» WHAT NEEDS TO BE DONE
From the line containing "camera: 20 degrees left, 5 degrees down" down to the line containing "(552, 219) = (438, 242): pink plane -> none" in the records below, reproduce every line exactly, ends included, and omit all others.

» THE DATA
--- START ---
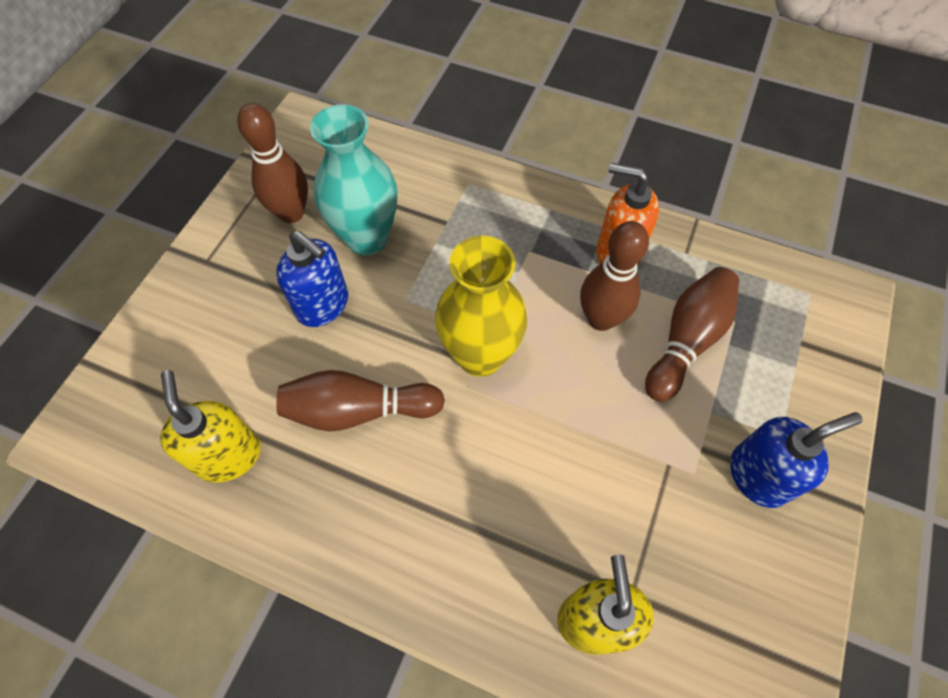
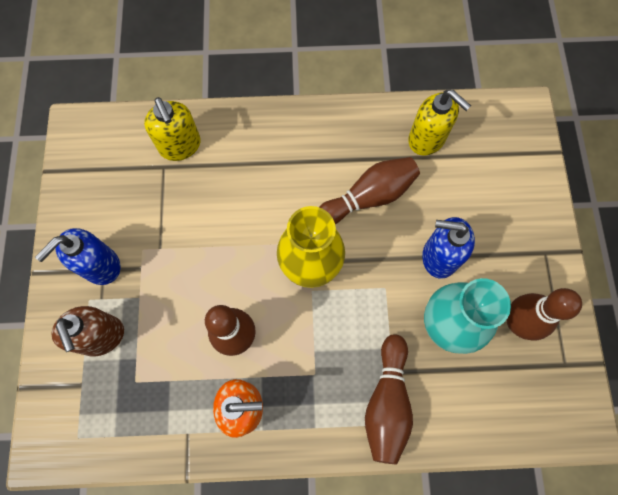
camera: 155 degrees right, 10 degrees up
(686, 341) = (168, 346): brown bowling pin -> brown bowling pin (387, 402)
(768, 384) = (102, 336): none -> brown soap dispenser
--- END ---
--- START ---
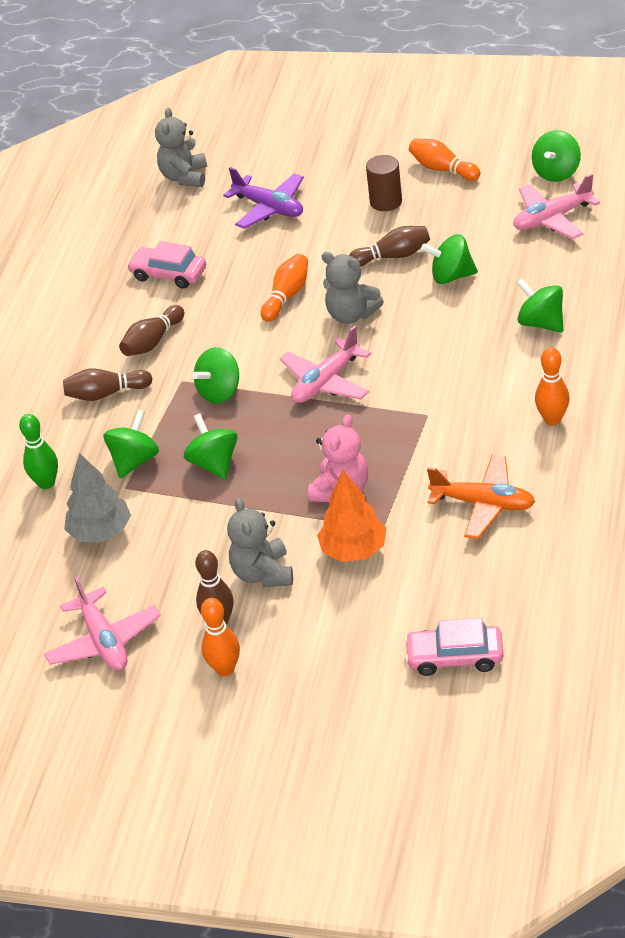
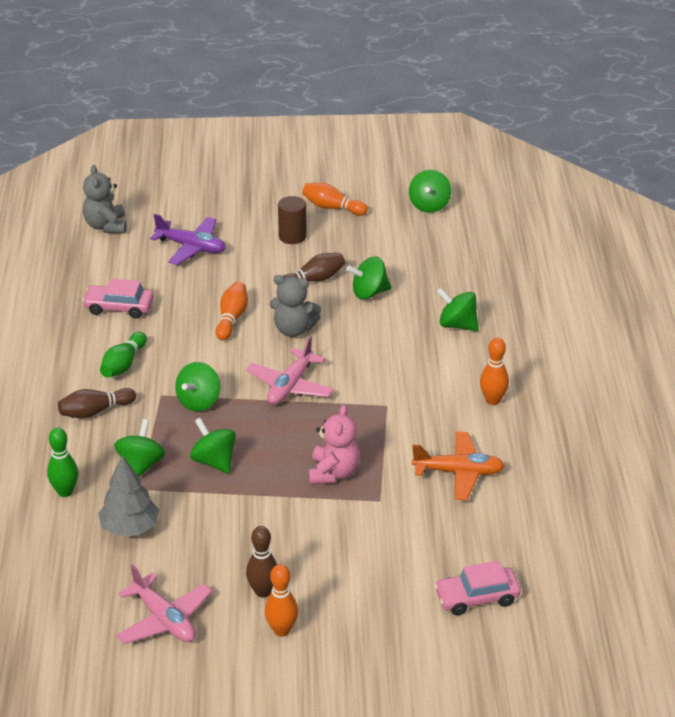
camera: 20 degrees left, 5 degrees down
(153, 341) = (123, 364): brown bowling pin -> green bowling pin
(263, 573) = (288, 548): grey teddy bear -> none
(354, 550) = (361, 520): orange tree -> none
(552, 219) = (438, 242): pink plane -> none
--- END ---
» ANSWER SECTION
camera: 20 degrees left, 5 degrees down
(153, 341) = (123, 364): brown bowling pin -> green bowling pin
(263, 573) = (288, 548): grey teddy bear -> none
(354, 550) = (361, 520): orange tree -> none
(552, 219) = (438, 242): pink plane -> none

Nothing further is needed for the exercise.